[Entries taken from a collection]
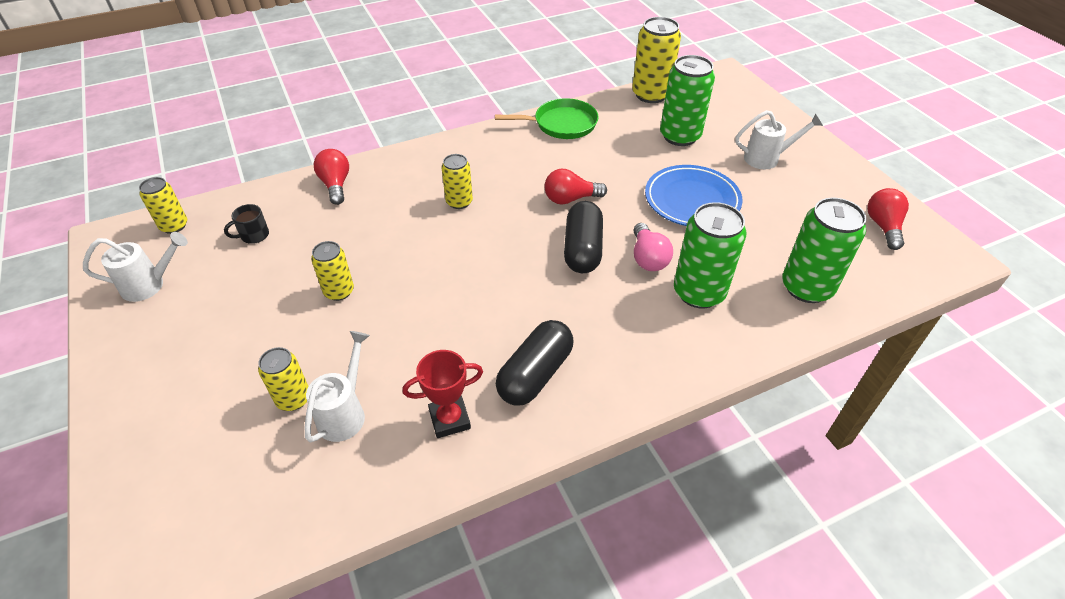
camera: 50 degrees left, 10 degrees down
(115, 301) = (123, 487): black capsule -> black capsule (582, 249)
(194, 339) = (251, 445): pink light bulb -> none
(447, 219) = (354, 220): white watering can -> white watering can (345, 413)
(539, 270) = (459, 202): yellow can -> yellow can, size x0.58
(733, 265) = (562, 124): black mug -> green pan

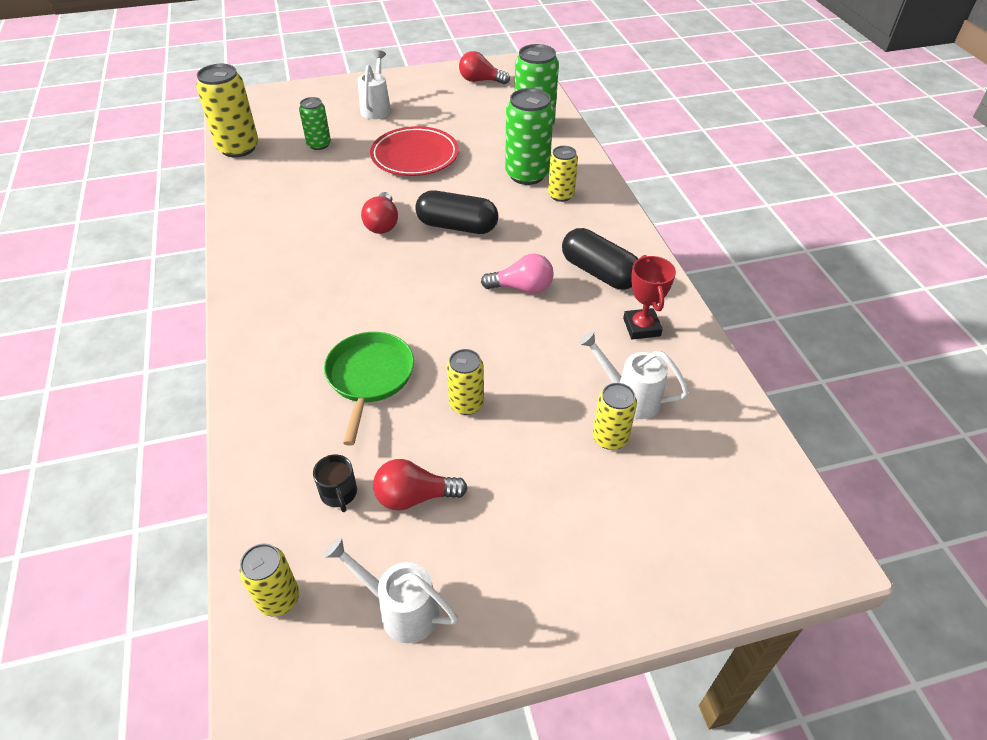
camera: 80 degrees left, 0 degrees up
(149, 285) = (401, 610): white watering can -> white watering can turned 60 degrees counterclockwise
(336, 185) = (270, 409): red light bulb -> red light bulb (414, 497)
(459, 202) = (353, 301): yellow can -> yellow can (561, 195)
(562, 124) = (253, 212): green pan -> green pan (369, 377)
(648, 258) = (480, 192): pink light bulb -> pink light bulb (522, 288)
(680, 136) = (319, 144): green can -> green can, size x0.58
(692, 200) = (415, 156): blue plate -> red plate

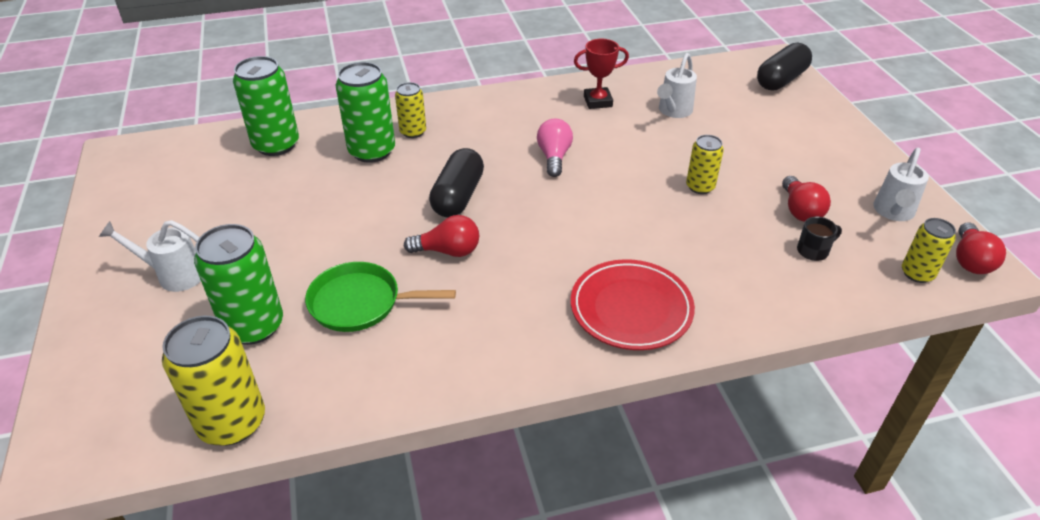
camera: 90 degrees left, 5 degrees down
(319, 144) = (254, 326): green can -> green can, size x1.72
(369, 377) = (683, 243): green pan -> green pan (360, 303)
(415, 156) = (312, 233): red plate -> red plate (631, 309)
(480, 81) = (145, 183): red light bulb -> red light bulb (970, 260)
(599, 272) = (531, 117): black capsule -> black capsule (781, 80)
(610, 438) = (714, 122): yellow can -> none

▶ TASK BRIEF: When a record holds a picture, leave that picture out; copy the rest verbatim.

▶ COMPLETED TASK:
camera: 50 degrees left, 10 degrees down
(115, 301) = (123, 487): black capsule -> black capsule (582, 249)
(194, 339) = (251, 445): pink light bulb -> none
(447, 219) = (354, 220): white watering can -> white watering can (345, 413)
(539, 270) = (459, 202): yellow can -> yellow can, size x0.58
(733, 265) = (562, 124): black mug -> green pan

camera: 80 degrees left, 0 degrees up
(149, 285) = (401, 610): white watering can -> white watering can turned 60 degrees counterclockwise
(336, 185) = (270, 409): red light bulb -> red light bulb (414, 497)
(459, 202) = (353, 301): yellow can -> yellow can (561, 195)
(562, 124) = (253, 212): green pan -> green pan (369, 377)
(648, 258) = (480, 192): pink light bulb -> pink light bulb (522, 288)
(680, 136) = (319, 144): green can -> green can, size x0.58
(692, 200) = (415, 156): blue plate -> red plate

camera: 90 degrees left, 5 degrees down
(319, 144) = (254, 326): green can -> green can, size x1.72
(369, 377) = (683, 243): green pan -> green pan (360, 303)
(415, 156) = (312, 233): red plate -> red plate (631, 309)
(480, 81) = (145, 183): red light bulb -> red light bulb (970, 260)
(599, 272) = (531, 117): black capsule -> black capsule (781, 80)
(610, 438) = (714, 122): yellow can -> none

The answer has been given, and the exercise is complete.